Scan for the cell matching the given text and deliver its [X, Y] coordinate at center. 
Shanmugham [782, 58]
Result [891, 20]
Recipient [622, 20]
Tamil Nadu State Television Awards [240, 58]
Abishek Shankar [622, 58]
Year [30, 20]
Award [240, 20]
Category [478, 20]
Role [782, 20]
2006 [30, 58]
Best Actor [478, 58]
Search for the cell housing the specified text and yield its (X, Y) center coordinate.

▸ **STATED EXERCISE**: Please format all of the records above as a numbered list, leaving out any blank lines.

▸ **FINAL ANSWER**:
1. Scan for the cell matching the given text and deliver its [X, Y] coordinate at center. 
2. Shanmugham [782, 58]
3. Result [891, 20]
4. Recipient [622, 20]
5. Tamil Nadu State Television Awards [240, 58]
6. Abishek Shankar [622, 58]
7. Year [30, 20]
8. Award [240, 20]
9. Category [478, 20]
10. Role [782, 20]
11. 2006 [30, 58]
12. Best Actor [478, 58]
13. Search for the cell housing the specified text and yield its (X, Y) center coordinate.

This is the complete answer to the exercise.